* _Exercise objective_
Where does the string "cone" appear in the records? Copy each line that holds it.

* _Data extract_
▽
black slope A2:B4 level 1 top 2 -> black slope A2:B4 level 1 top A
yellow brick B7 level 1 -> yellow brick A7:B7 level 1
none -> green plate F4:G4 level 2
△
▽
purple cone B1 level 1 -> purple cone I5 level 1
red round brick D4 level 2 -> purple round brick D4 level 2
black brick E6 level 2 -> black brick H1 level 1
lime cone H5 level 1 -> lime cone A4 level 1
△
* _Exercise solution_
purple cone B1 level 1 -> purple cone I5 level 1
lime cone H5 level 1 -> lime cone A4 level 1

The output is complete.